» **What to produce**
Copy every line of the listing below word for word.

[Stored records]

^^^^^^^^

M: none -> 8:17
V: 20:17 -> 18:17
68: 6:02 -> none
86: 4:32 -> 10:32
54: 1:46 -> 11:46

^^^^^^^^

» **The result**
M: none -> 8:17
V: 20:17 -> 18:17
68: 6:02 -> none
86: 4:32 -> 10:32
54: 1:46 -> 11:46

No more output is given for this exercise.